◆ RECORDS SUPPLIED:
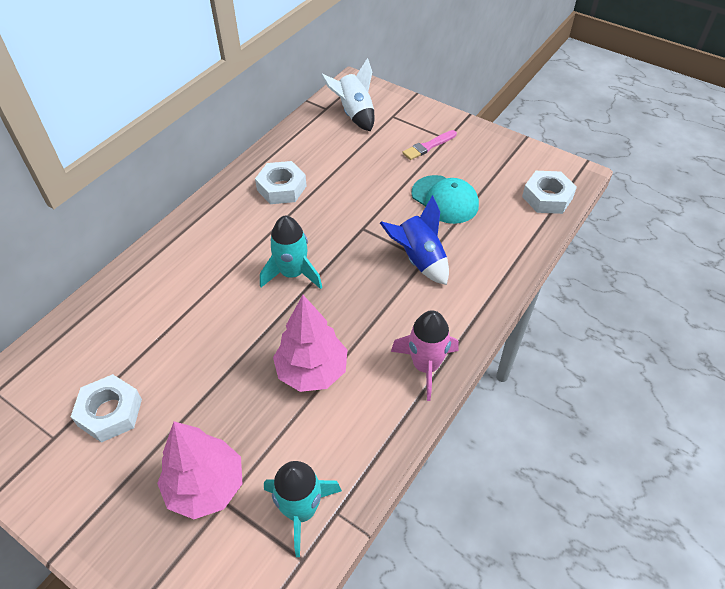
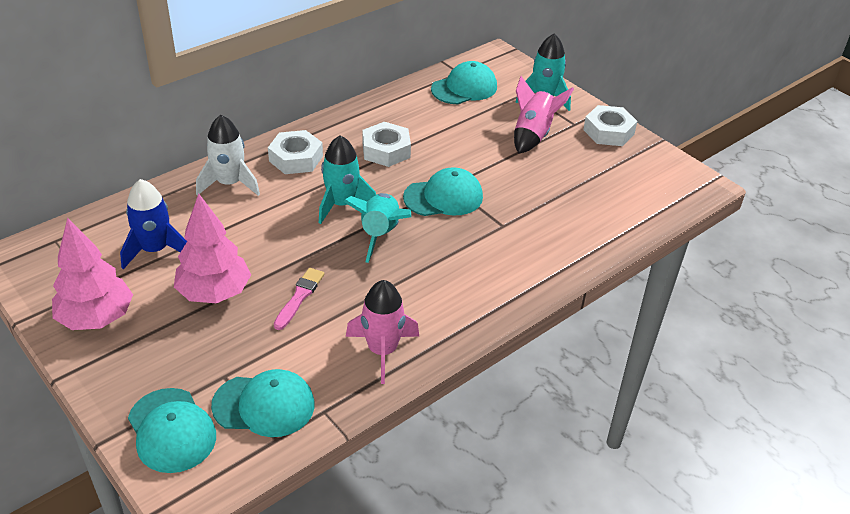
pink rocket: 1 -> 2
turquoise cap: 1 -> 4
turquoise rocket: 2 -> 3

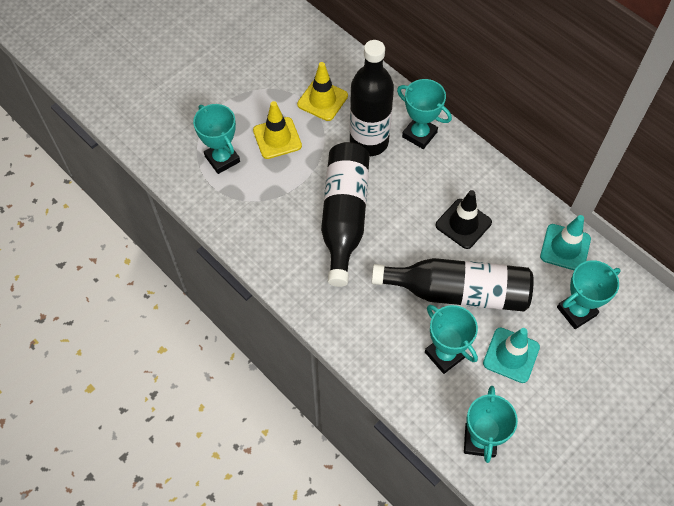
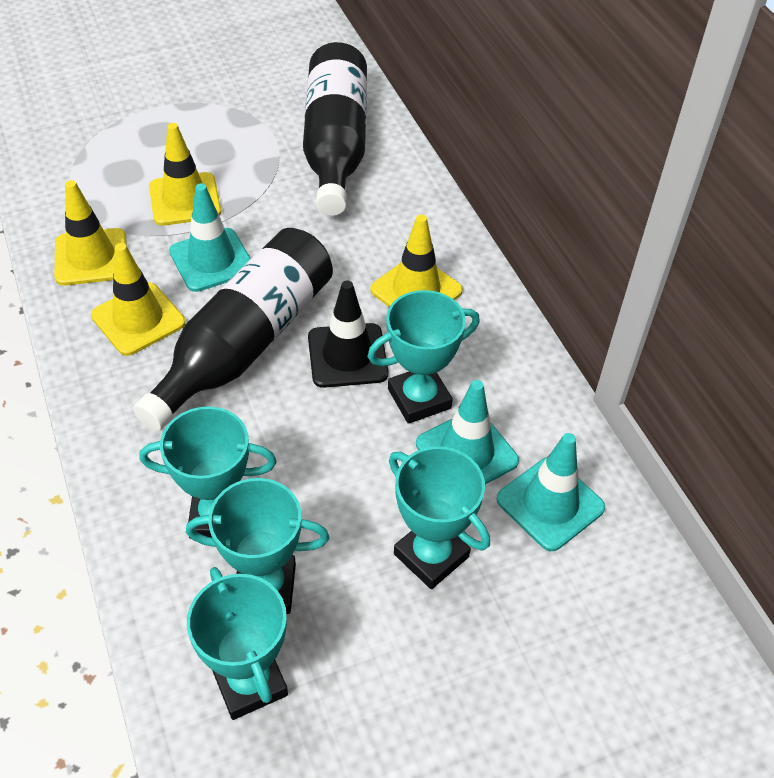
black bottle: 3 -> 2
turquoise traffic cone: 2 -> 3
yellow traffic cone: 2 -> 4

◆ EXERCISE AIM:
Spot the lines above that mention "turquoise" and copy them.

◆ EXERCISE SOLUTION:
turquoise cap: 1 -> 4
turquoise rocket: 2 -> 3
turquoise traffic cone: 2 -> 3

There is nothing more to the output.